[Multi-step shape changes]
━━━━

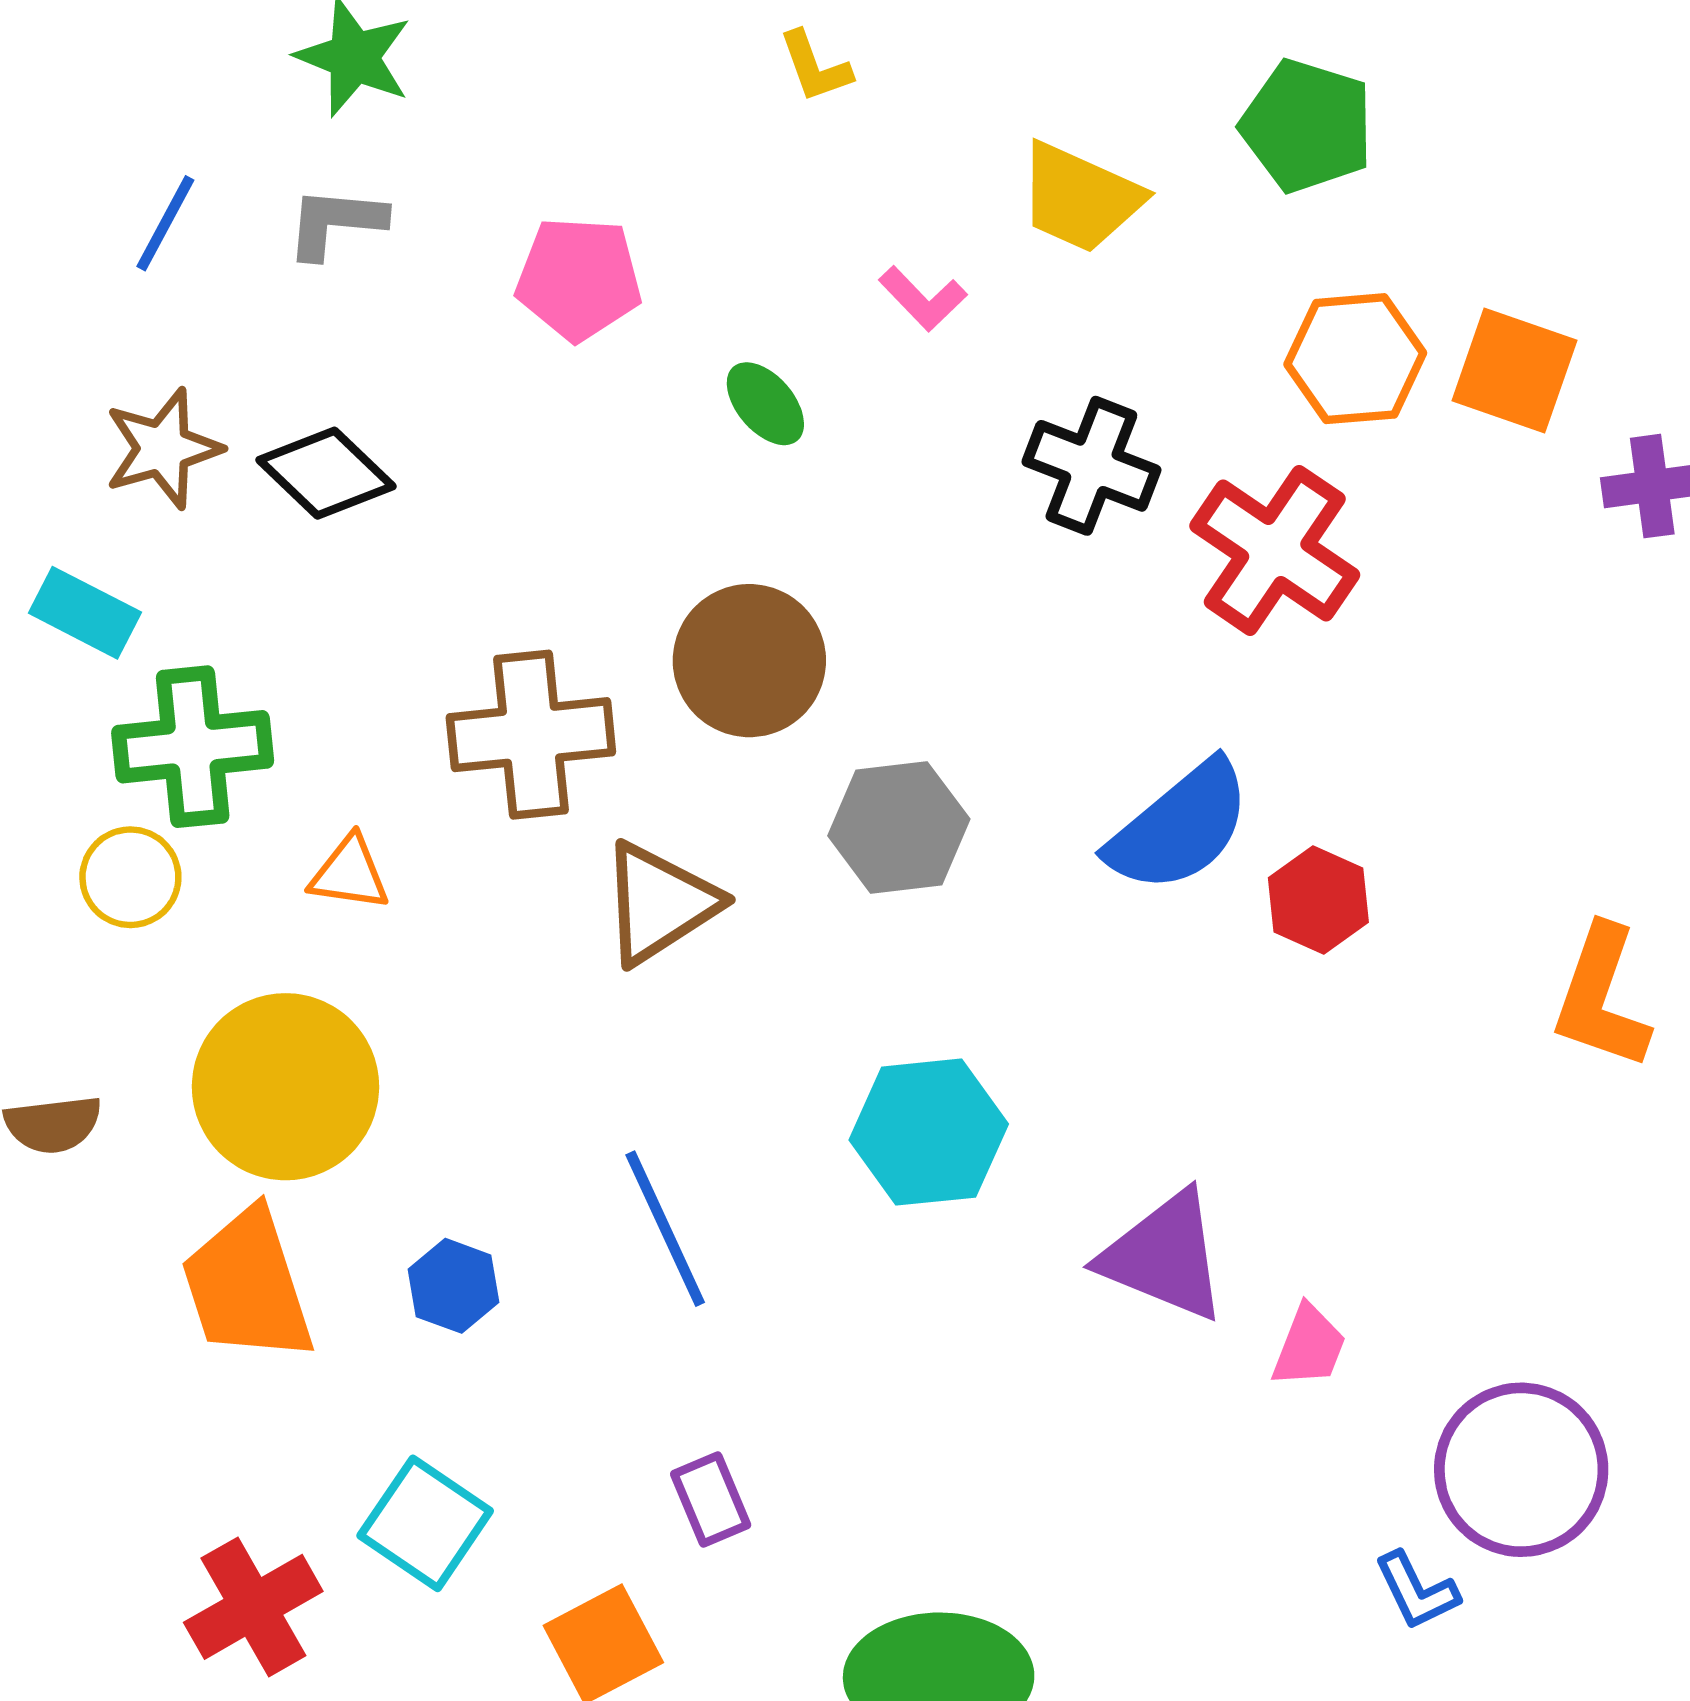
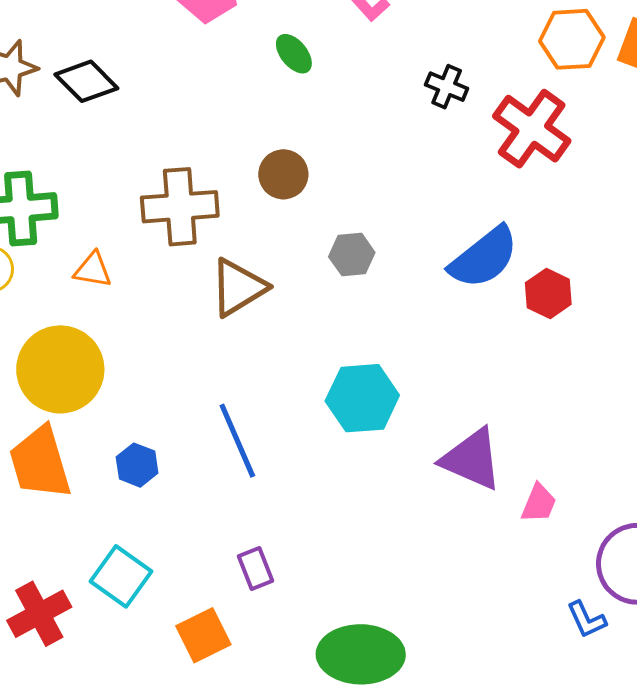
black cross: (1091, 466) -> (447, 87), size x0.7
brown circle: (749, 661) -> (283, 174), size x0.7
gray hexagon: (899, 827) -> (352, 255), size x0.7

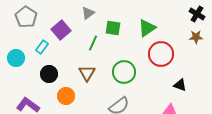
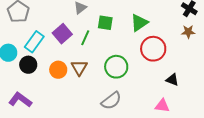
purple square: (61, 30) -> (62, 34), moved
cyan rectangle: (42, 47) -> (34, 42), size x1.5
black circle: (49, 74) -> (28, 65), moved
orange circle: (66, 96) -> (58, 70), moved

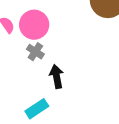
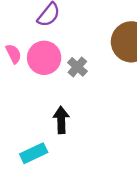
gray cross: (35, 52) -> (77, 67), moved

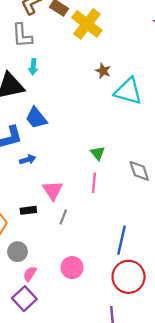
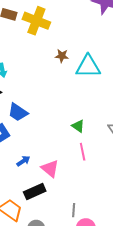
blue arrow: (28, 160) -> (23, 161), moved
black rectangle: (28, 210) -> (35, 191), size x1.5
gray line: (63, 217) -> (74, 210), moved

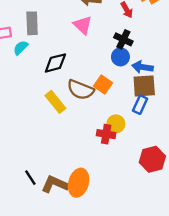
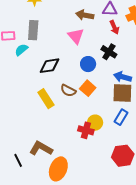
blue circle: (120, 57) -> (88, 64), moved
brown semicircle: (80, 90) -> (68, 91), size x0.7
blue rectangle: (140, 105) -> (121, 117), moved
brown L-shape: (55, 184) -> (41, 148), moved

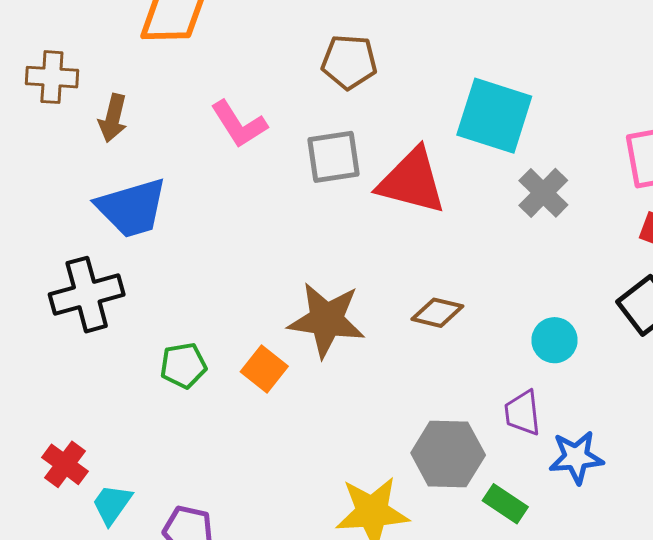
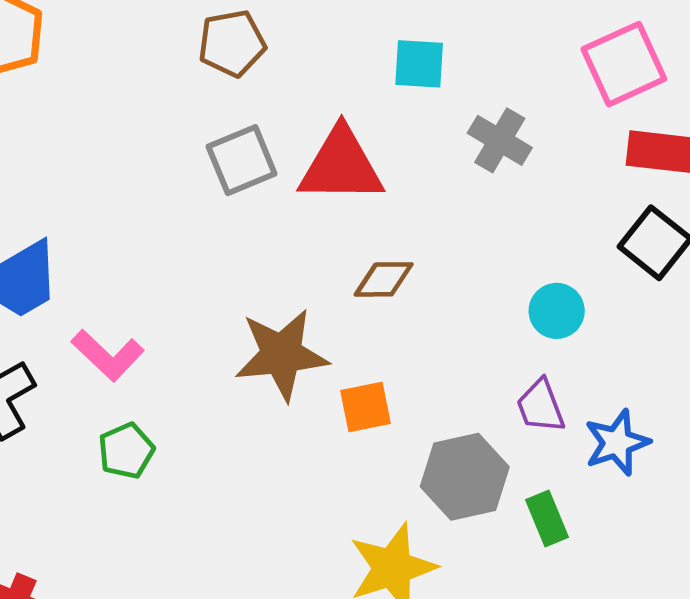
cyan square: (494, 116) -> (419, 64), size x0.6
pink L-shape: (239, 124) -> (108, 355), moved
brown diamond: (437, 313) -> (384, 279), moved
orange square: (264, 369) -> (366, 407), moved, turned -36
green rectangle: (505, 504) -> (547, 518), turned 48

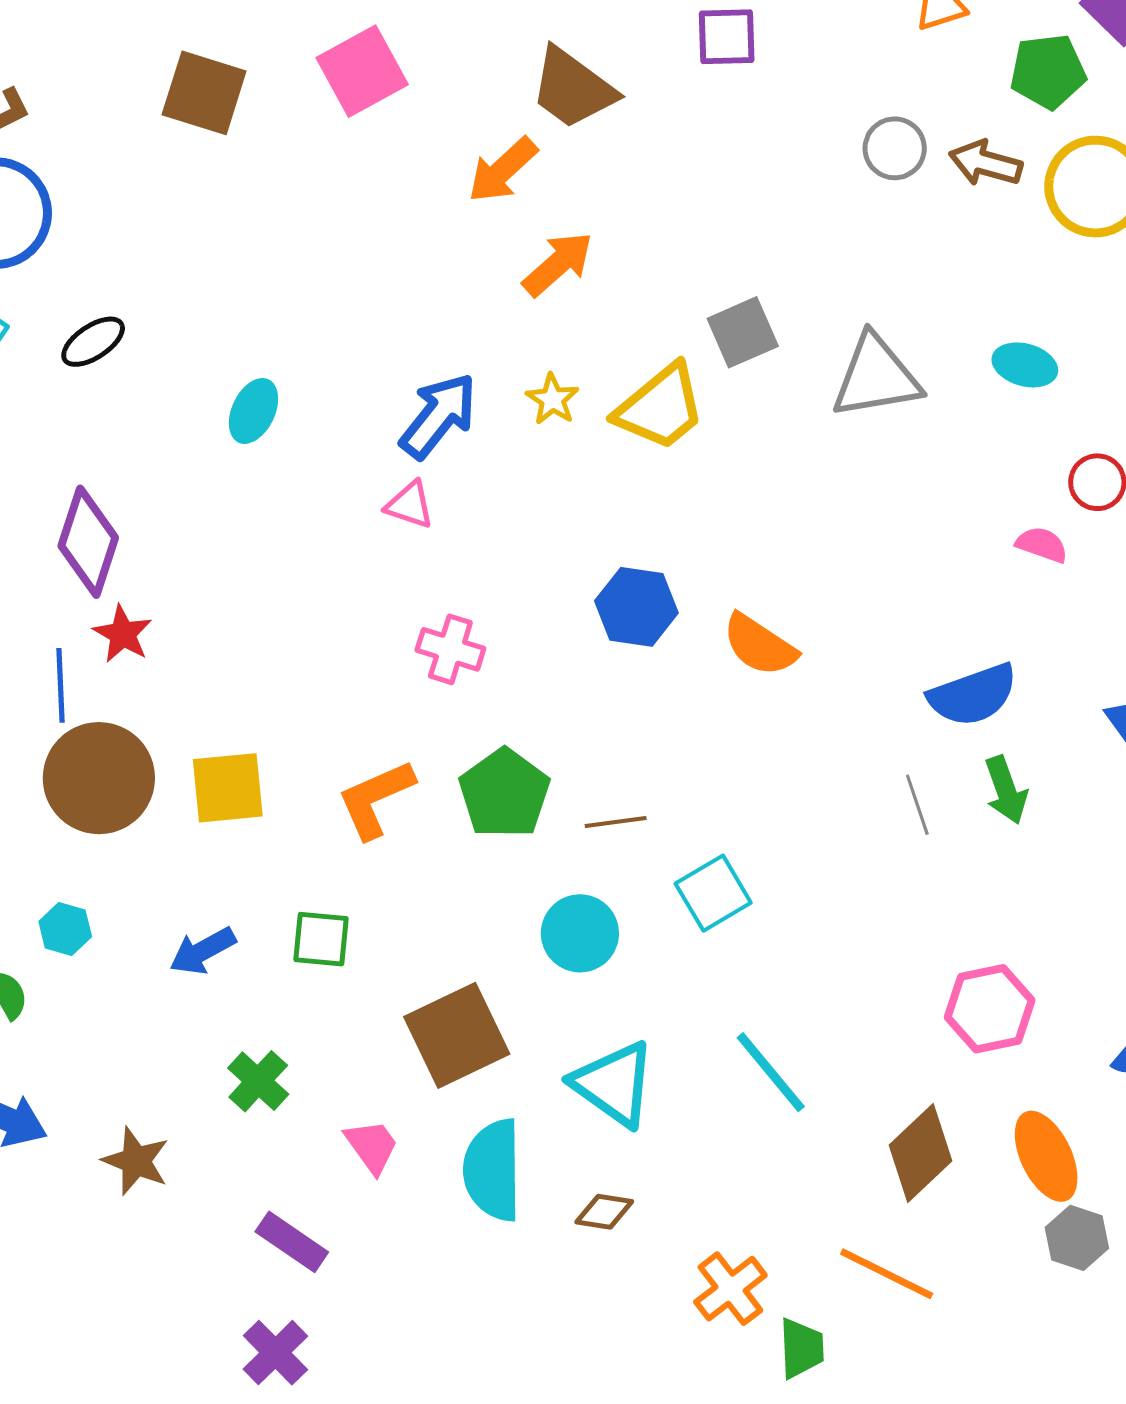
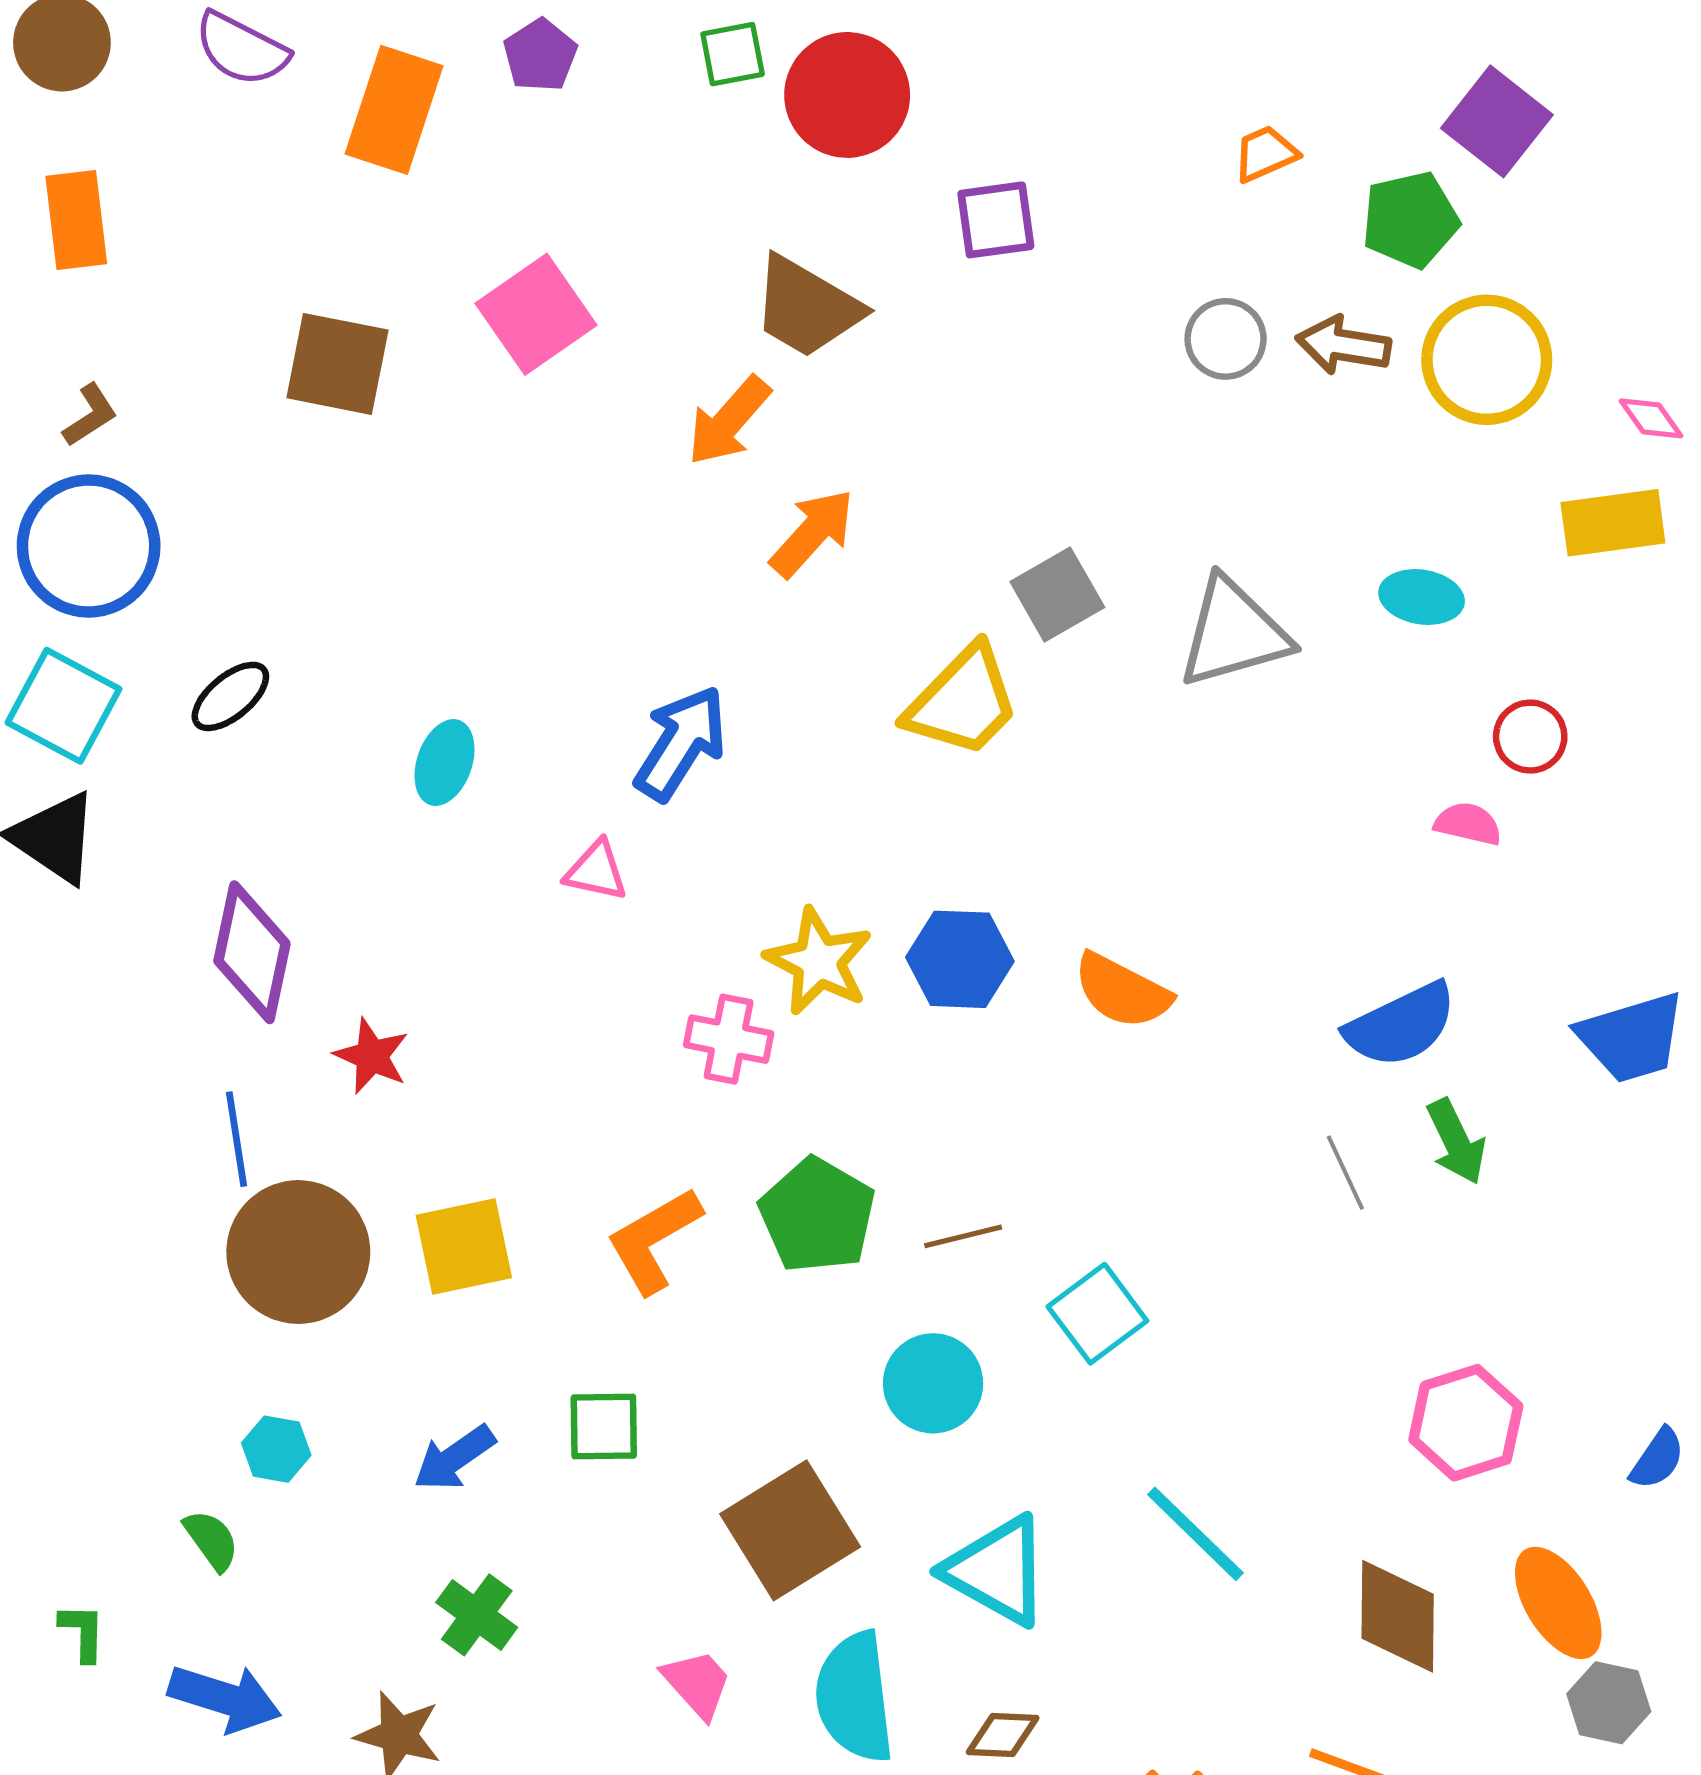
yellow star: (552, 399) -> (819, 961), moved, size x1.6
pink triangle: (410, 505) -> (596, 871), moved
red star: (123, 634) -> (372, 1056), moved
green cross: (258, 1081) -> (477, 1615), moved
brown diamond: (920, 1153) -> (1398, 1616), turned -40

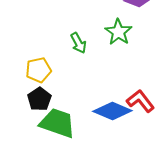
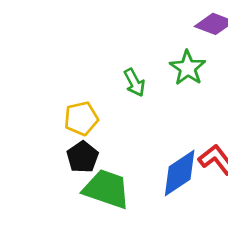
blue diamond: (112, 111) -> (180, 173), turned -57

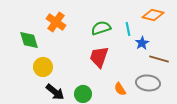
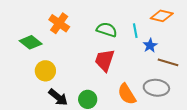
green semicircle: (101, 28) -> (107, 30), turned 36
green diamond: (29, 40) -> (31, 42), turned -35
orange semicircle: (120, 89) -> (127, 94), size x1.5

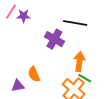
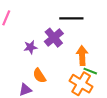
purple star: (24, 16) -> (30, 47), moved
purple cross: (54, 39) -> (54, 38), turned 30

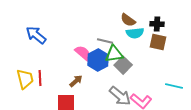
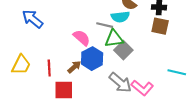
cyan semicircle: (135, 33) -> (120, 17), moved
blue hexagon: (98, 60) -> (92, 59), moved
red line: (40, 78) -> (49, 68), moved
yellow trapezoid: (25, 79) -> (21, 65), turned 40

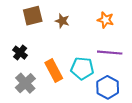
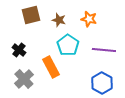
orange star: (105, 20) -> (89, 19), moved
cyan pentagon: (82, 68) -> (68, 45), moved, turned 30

━━━━

### How to complete this task:
Print exactly the lines from the line with "brown diamond: (920, 1153)" through the end of the data, both ends included, and print no pictures.

### The completed task:
brown diamond: (920, 1153) -> (1398, 1616), turned -40

blue diamond: (112, 111) -> (180, 173), turned -57

green semicircle: (101, 28) -> (107, 30), turned 36
green diamond: (29, 40) -> (31, 42), turned -35
orange semicircle: (120, 89) -> (127, 94), size x1.5

purple star: (24, 16) -> (30, 47), moved
purple cross: (54, 39) -> (54, 38), turned 30

cyan semicircle: (135, 33) -> (120, 17), moved
blue hexagon: (98, 60) -> (92, 59), moved
red line: (40, 78) -> (49, 68), moved
yellow trapezoid: (25, 79) -> (21, 65), turned 40

orange star: (105, 20) -> (89, 19), moved
cyan pentagon: (82, 68) -> (68, 45), moved, turned 30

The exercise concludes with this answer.